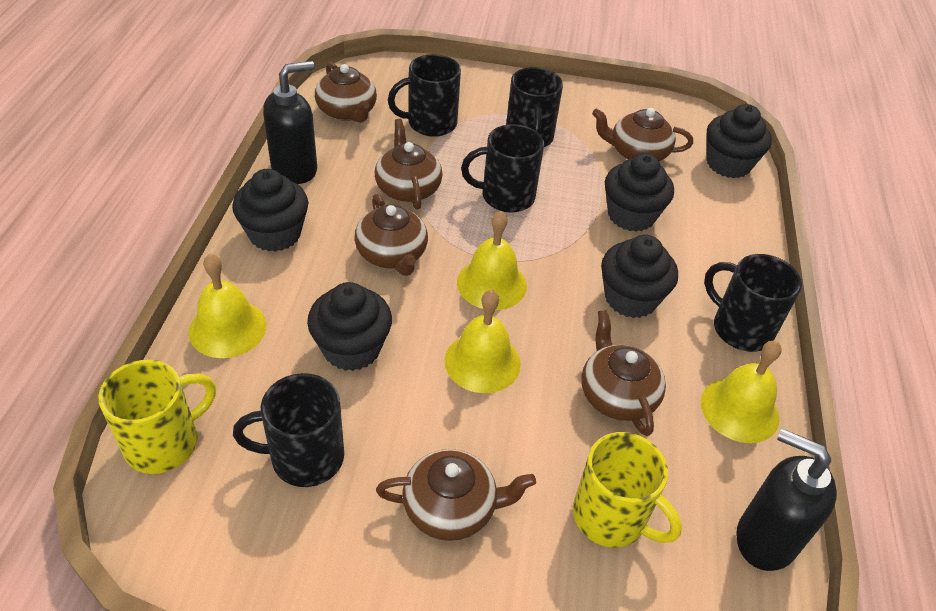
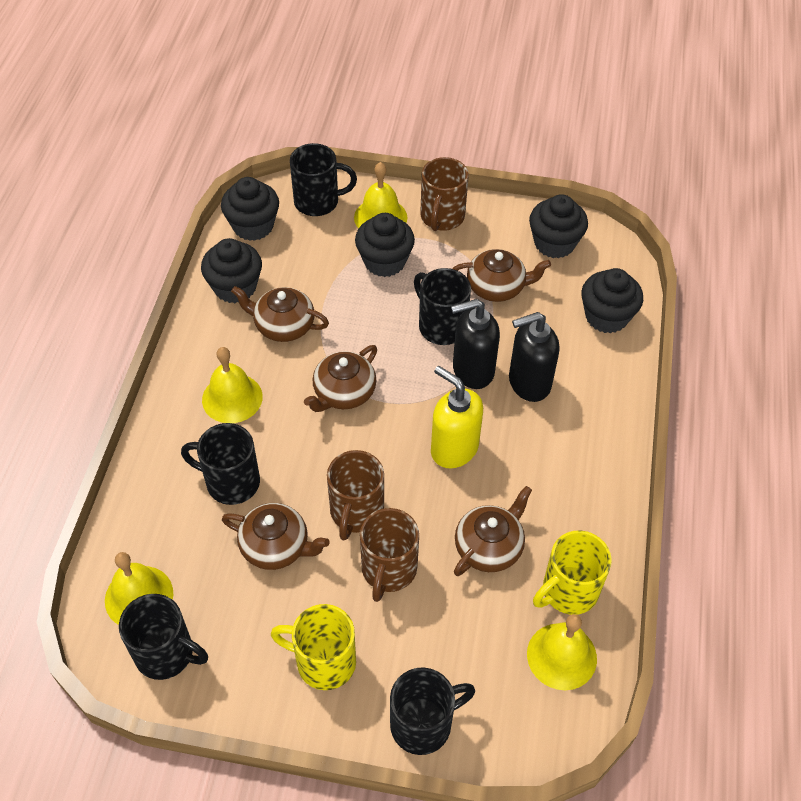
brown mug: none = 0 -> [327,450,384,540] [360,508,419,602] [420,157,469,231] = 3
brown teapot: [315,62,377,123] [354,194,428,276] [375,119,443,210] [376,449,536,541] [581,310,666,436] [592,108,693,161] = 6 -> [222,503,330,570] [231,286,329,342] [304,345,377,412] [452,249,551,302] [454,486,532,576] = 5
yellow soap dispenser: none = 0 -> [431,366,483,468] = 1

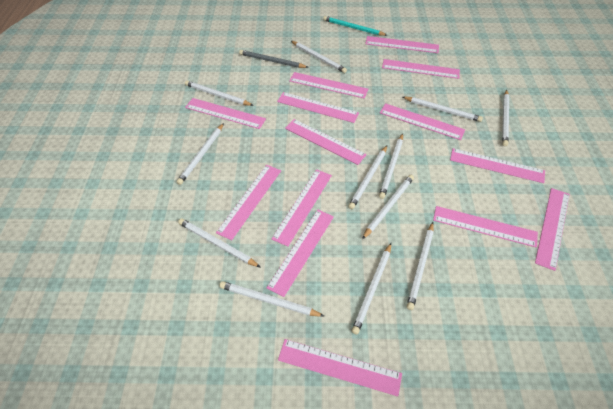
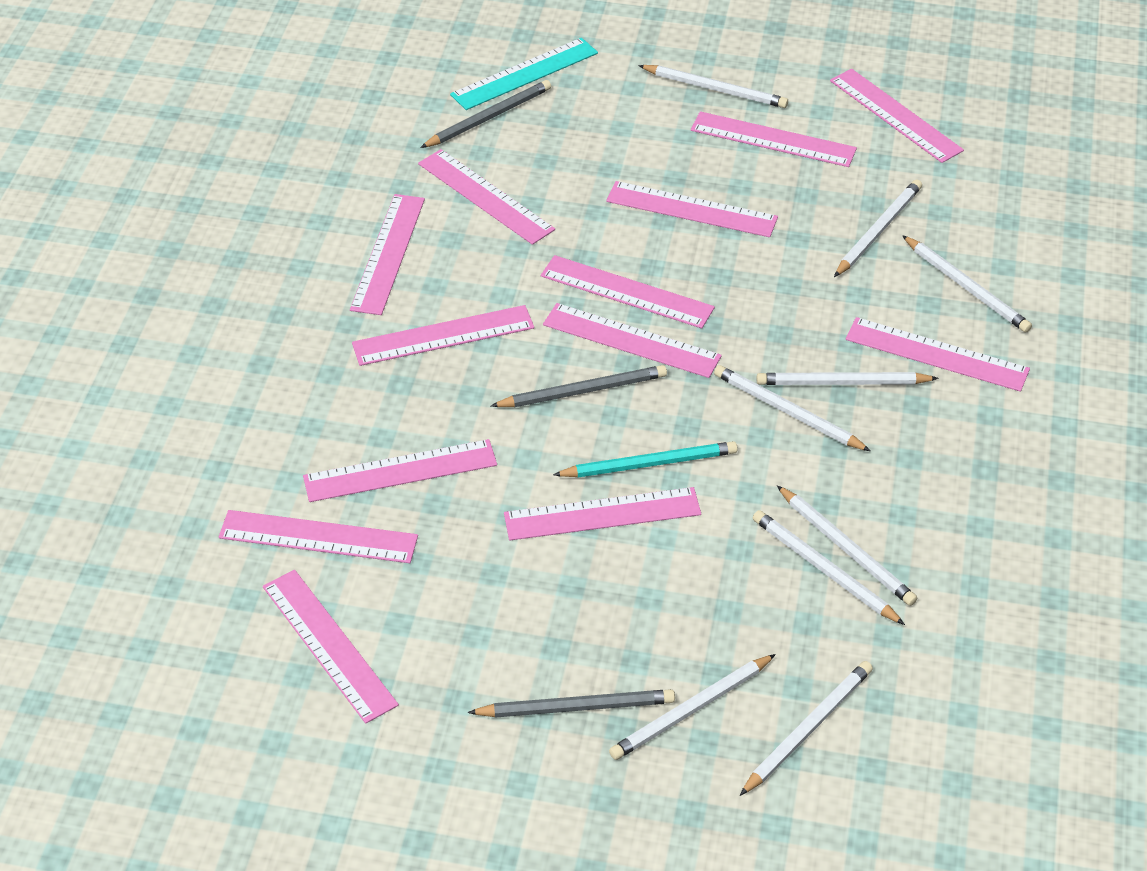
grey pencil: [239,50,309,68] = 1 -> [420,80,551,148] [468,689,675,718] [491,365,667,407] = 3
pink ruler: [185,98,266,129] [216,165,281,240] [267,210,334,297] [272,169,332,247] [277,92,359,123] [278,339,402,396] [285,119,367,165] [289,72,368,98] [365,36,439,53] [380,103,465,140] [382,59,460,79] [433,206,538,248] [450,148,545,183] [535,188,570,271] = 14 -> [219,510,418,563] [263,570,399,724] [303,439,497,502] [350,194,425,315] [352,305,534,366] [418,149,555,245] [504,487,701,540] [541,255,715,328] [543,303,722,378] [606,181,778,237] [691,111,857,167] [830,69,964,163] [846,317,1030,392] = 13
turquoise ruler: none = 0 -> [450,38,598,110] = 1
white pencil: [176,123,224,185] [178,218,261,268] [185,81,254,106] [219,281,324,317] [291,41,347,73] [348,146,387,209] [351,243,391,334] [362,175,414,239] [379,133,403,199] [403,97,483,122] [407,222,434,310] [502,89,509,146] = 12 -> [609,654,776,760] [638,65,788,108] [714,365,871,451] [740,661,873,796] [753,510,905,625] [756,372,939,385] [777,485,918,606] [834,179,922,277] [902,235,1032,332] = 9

§ §

__TASK OBJECTIVE__
The records above should be duplicated exactly, with none of their pictures kept.

__WRITTEN ANSWER__
brown mug: none = 0 -> [327,450,384,540] [360,508,419,602] [420,157,469,231] = 3
brown teapot: [315,62,377,123] [354,194,428,276] [375,119,443,210] [376,449,536,541] [581,310,666,436] [592,108,693,161] = 6 -> [222,503,330,570] [231,286,329,342] [304,345,377,412] [452,249,551,302] [454,486,532,576] = 5
yellow soap dispenser: none = 0 -> [431,366,483,468] = 1

grey pencil: [239,50,309,68] = 1 -> [420,80,551,148] [468,689,675,718] [491,365,667,407] = 3
pink ruler: [185,98,266,129] [216,165,281,240] [267,210,334,297] [272,169,332,247] [277,92,359,123] [278,339,402,396] [285,119,367,165] [289,72,368,98] [365,36,439,53] [380,103,465,140] [382,59,460,79] [433,206,538,248] [450,148,545,183] [535,188,570,271] = 14 -> [219,510,418,563] [263,570,399,724] [303,439,497,502] [350,194,425,315] [352,305,534,366] [418,149,555,245] [504,487,701,540] [541,255,715,328] [543,303,722,378] [606,181,778,237] [691,111,857,167] [830,69,964,163] [846,317,1030,392] = 13
turquoise ruler: none = 0 -> [450,38,598,110] = 1
white pencil: [176,123,224,185] [178,218,261,268] [185,81,254,106] [219,281,324,317] [291,41,347,73] [348,146,387,209] [351,243,391,334] [362,175,414,239] [379,133,403,199] [403,97,483,122] [407,222,434,310] [502,89,509,146] = 12 -> [609,654,776,760] [638,65,788,108] [714,365,871,451] [740,661,873,796] [753,510,905,625] [756,372,939,385] [777,485,918,606] [834,179,922,277] [902,235,1032,332] = 9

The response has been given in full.